╭─ Data to use

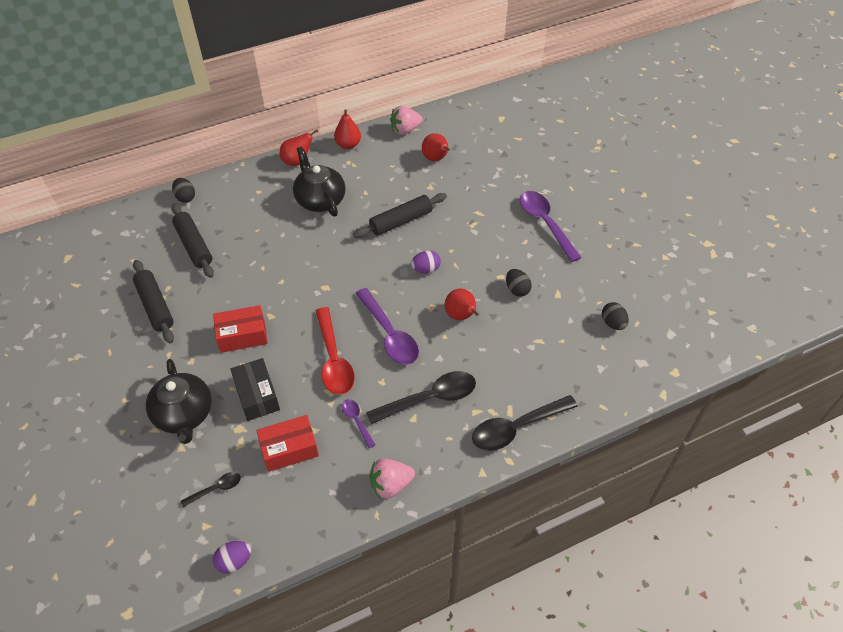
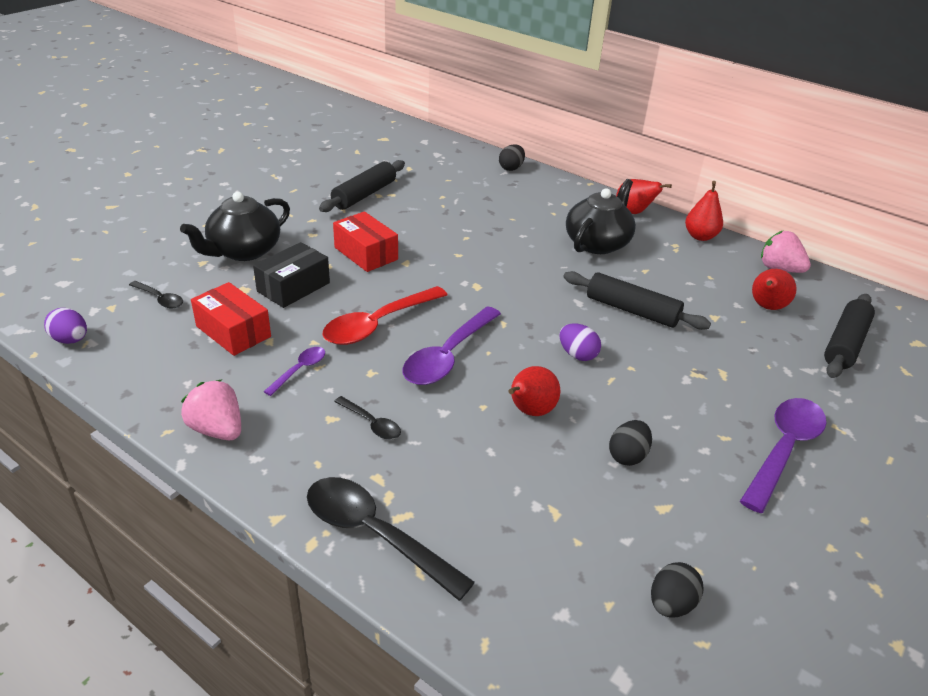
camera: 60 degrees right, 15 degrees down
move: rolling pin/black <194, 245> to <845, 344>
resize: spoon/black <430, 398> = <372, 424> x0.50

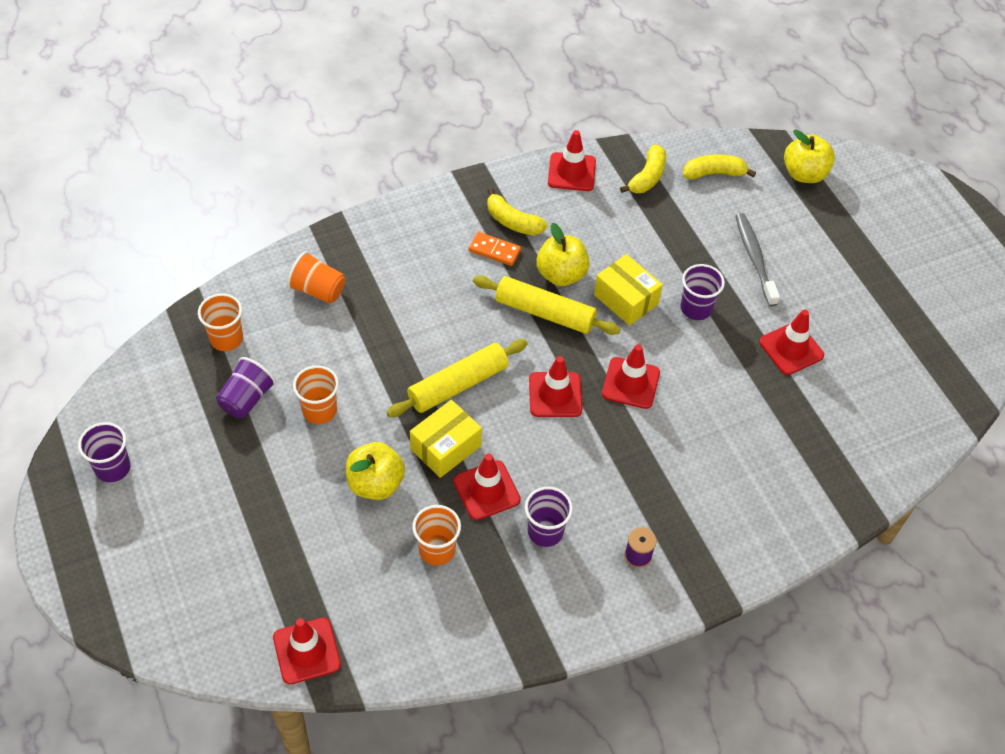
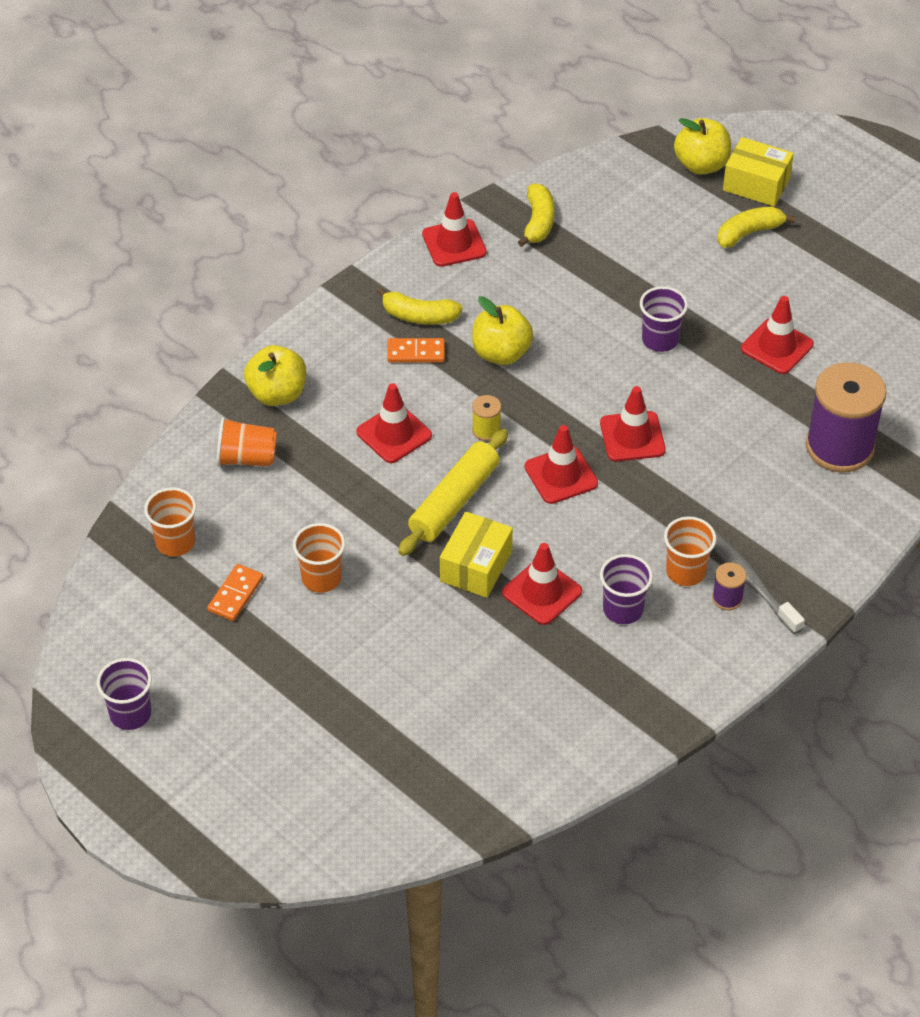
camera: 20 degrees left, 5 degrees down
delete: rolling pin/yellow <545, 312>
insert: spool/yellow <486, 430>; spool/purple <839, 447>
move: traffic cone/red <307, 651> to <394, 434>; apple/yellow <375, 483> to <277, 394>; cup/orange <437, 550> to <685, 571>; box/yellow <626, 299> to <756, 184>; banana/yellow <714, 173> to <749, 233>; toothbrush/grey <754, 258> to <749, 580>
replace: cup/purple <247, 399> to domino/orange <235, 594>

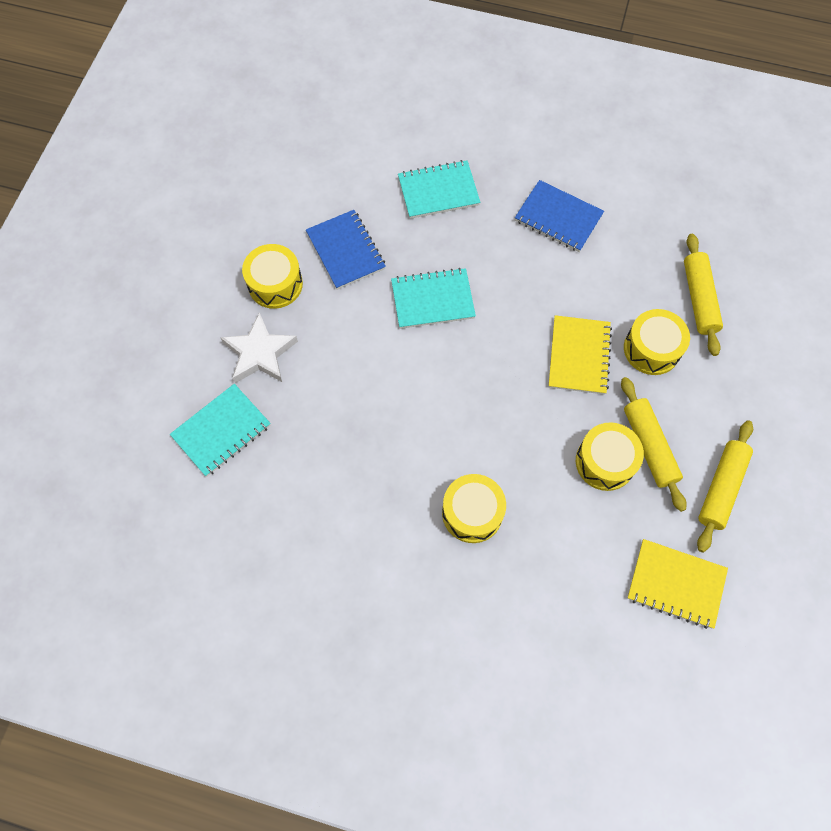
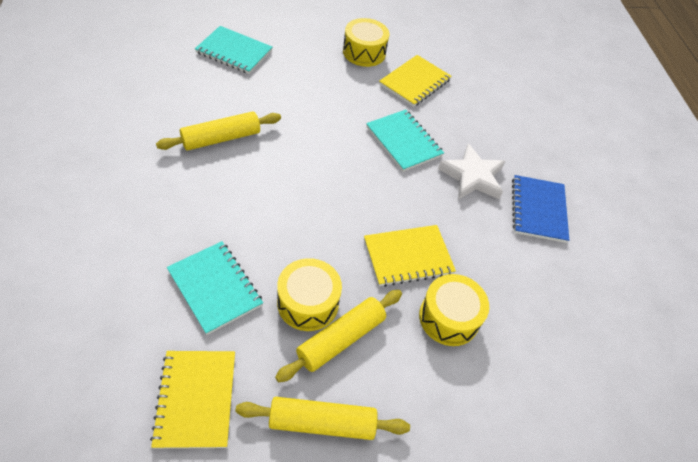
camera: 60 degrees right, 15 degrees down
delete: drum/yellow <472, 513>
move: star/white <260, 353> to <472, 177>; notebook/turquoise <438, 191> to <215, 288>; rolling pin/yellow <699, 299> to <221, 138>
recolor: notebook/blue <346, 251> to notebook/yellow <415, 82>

╰─

Work request: Repeat every record above exactly. The pictures do not belong in the copy.

Answer for the task:
camera: 60 degrees right, 15 degrees down
move: rolling pin/black <194, 245> to <845, 344>
resize: spoon/black <430, 398> = <372, 424> x0.50

camera: 20 degrees left, 5 degrees down
delete: rolling pin/yellow <545, 312>
insert: spool/yellow <486, 430>; spool/purple <839, 447>
move: traffic cone/red <307, 651> to <394, 434>; apple/yellow <375, 483> to <277, 394>; cup/orange <437, 550> to <685, 571>; box/yellow <626, 299> to <756, 184>; banana/yellow <714, 173> to <749, 233>; toothbrush/grey <754, 258> to <749, 580>
replace: cup/purple <247, 399> to domino/orange <235, 594>

camera: 60 degrees right, 15 degrees down
delete: drum/yellow <472, 513>
move: star/white <260, 353> to <472, 177>; notebook/turquoise <438, 191> to <215, 288>; rolling pin/yellow <699, 299> to <221, 138>
recolor: notebook/blue <346, 251> to notebook/yellow <415, 82>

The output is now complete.